**Task to carry out**
Could you repeat, word for word, only the lines from the one containing "orange mug: 1 -> 4" through the final line of the records below?

**Available data**
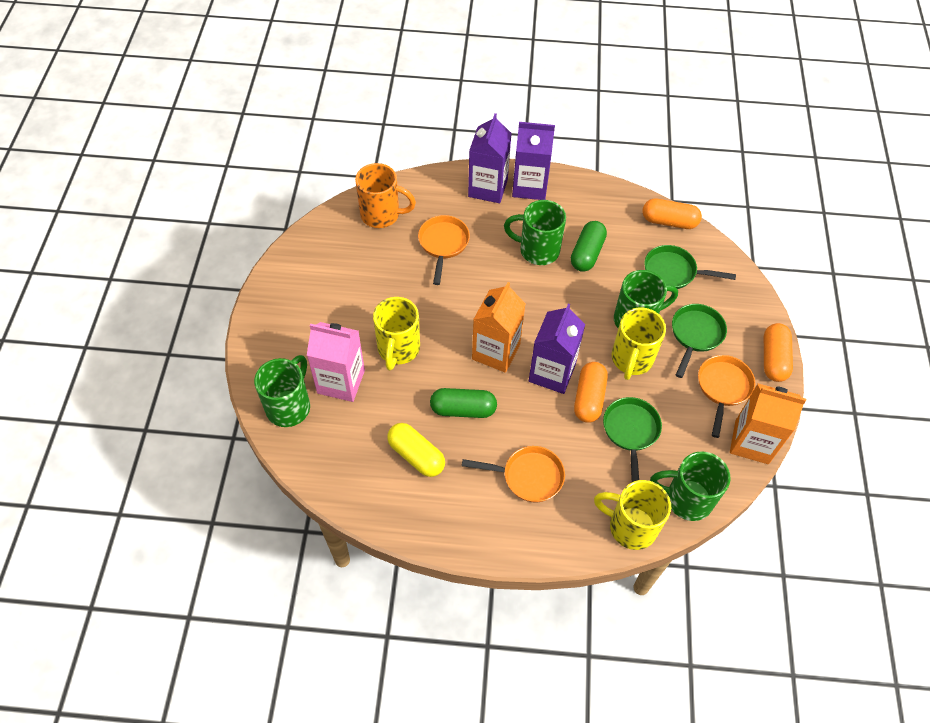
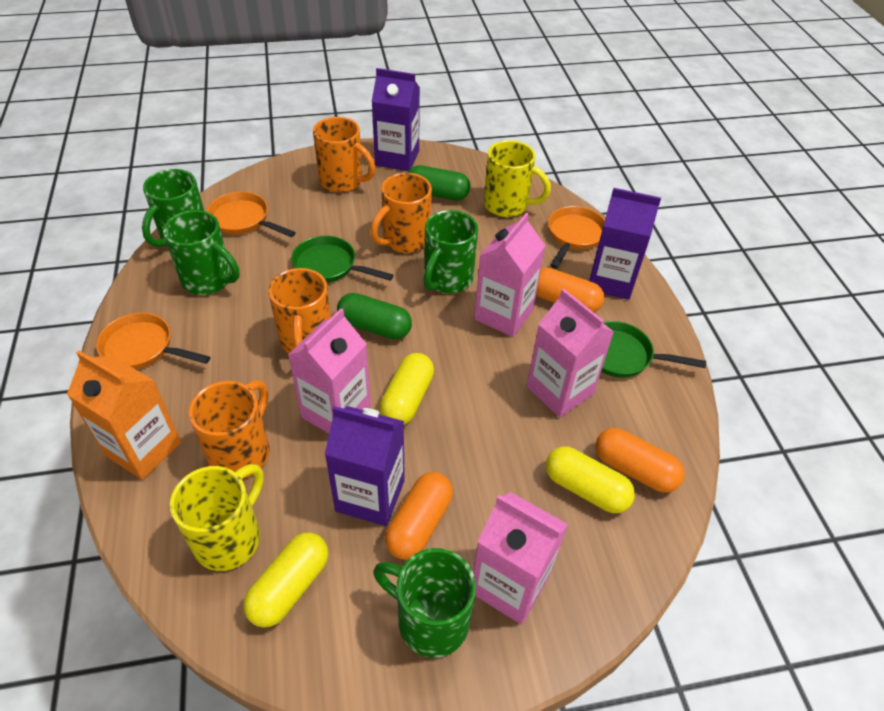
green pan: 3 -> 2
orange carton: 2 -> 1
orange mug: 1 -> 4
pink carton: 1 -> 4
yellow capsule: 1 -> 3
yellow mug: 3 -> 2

**Exercise solution**
orange mug: 1 -> 4
pink carton: 1 -> 4
yellow capsule: 1 -> 3
yellow mug: 3 -> 2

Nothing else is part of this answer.